TO DO:
Only one stretch of the data below is wanted: the lines starting at the one with "red pencil: 3 -> 1" and ending at the one with "red cylinder: 5 -> 2", both included, given again exactly.
***** EXTRACTED INFORMATION *****
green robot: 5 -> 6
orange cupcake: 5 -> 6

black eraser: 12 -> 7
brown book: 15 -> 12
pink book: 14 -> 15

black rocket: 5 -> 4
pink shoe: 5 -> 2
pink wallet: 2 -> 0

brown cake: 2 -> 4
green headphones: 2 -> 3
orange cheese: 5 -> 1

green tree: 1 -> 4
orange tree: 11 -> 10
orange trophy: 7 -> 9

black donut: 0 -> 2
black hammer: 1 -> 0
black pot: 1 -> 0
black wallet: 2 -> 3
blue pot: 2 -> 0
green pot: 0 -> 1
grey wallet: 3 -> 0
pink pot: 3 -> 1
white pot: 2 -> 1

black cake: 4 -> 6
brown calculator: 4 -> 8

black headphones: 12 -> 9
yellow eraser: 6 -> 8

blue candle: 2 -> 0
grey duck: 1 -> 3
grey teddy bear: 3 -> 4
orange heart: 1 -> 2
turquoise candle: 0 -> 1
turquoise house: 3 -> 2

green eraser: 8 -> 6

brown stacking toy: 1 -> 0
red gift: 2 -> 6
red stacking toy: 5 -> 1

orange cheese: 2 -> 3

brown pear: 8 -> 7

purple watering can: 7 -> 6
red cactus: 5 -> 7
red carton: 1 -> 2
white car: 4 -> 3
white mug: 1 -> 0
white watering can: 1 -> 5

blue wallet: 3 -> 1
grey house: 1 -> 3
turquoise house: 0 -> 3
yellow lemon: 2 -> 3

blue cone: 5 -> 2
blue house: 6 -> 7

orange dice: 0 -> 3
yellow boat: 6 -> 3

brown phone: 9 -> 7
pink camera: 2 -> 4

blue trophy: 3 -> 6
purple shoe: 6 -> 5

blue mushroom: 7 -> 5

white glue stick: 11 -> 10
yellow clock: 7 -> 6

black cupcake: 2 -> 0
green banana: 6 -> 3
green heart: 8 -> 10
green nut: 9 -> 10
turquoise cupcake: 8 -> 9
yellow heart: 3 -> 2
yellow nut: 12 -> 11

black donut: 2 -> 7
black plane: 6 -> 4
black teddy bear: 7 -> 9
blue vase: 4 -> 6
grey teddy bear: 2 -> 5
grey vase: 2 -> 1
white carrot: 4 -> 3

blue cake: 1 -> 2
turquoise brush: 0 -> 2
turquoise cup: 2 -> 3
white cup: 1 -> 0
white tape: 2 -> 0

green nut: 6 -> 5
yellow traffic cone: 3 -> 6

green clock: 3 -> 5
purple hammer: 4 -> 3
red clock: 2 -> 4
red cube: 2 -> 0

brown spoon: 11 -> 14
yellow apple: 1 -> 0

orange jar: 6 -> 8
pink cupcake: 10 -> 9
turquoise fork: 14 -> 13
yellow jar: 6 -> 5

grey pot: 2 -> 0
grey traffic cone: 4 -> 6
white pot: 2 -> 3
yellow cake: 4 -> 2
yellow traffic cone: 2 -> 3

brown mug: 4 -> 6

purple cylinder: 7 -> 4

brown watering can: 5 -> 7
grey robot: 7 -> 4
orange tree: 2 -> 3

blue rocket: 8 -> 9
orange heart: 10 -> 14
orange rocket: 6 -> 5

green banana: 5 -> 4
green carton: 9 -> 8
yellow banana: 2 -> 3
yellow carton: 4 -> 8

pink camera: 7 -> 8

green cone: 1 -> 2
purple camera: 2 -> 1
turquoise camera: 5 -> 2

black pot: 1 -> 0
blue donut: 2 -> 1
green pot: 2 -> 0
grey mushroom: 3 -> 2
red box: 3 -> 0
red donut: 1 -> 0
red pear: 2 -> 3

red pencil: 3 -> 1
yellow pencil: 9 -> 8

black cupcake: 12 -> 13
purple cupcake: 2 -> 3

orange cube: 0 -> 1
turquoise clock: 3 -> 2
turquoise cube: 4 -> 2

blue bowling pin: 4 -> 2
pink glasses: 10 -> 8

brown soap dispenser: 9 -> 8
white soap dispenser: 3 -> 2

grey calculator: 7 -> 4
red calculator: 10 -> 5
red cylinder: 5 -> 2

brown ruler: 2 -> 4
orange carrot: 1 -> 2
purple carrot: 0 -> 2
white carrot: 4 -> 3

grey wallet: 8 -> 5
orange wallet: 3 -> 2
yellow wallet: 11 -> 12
*****
WRITTEN SOLUTION:
red pencil: 3 -> 1
yellow pencil: 9 -> 8

black cupcake: 12 -> 13
purple cupcake: 2 -> 3

orange cube: 0 -> 1
turquoise clock: 3 -> 2
turquoise cube: 4 -> 2

blue bowling pin: 4 -> 2
pink glasses: 10 -> 8

brown soap dispenser: 9 -> 8
white soap dispenser: 3 -> 2

grey calculator: 7 -> 4
red calculator: 10 -> 5
red cylinder: 5 -> 2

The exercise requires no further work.